** Exercise aim **
Would you copy exactly the lines in the data below from the one that has "green trapezoid: (107, 33) -> (48, 24), moved" through the one that has "red rectangle: (77, 323) -> (230, 621), moved", dropping any pictures?

** The records **
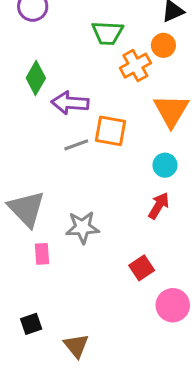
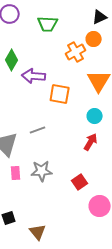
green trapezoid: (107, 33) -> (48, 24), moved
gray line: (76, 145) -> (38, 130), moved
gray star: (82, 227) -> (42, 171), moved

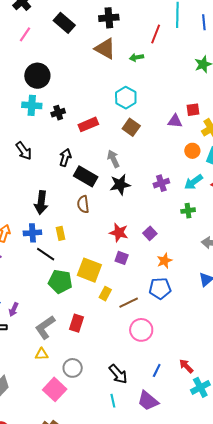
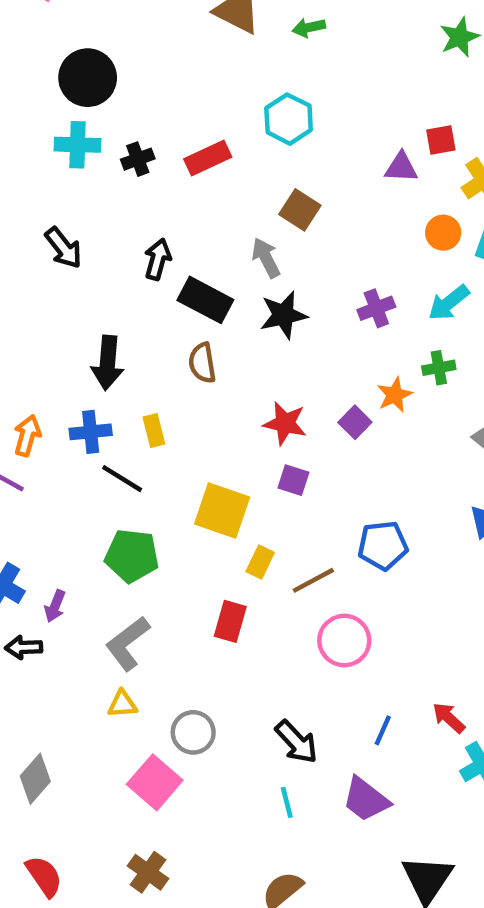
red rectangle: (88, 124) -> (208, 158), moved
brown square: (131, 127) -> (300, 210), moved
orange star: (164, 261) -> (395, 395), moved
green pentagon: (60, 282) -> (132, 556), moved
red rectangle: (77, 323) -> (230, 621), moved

--

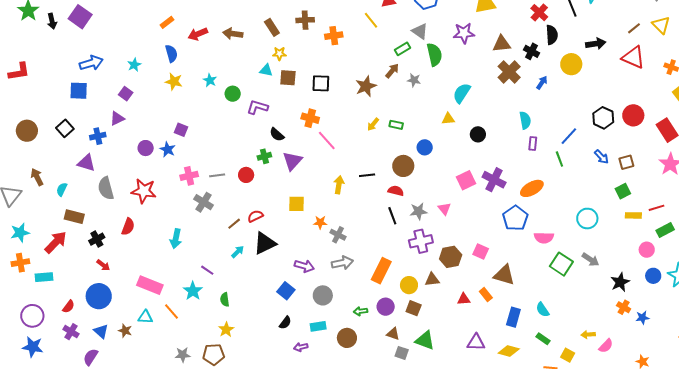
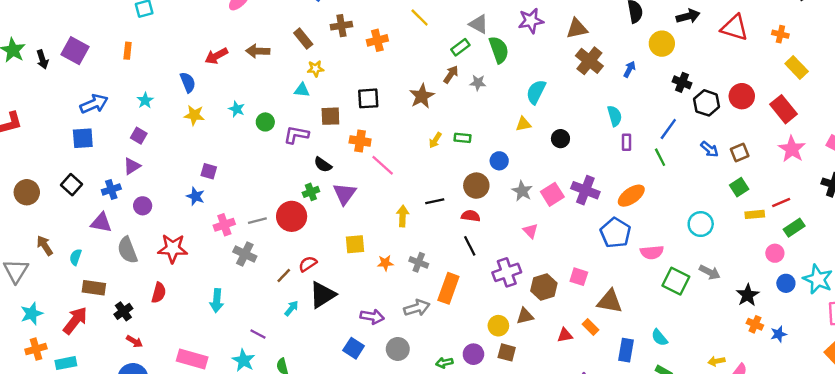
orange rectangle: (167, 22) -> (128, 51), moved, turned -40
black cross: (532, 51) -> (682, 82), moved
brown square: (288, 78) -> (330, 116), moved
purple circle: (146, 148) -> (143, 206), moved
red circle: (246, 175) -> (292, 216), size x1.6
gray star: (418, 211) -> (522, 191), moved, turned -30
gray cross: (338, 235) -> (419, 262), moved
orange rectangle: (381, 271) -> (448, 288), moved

** Reply to the exercise **
green trapezoid: (107, 33) -> (48, 24), moved
gray line: (76, 145) -> (38, 130), moved
gray star: (82, 227) -> (42, 171), moved

red rectangle: (88, 124) -> (208, 158), moved
brown square: (131, 127) -> (300, 210), moved
orange star: (164, 261) -> (395, 395), moved
green pentagon: (60, 282) -> (132, 556), moved
red rectangle: (77, 323) -> (230, 621), moved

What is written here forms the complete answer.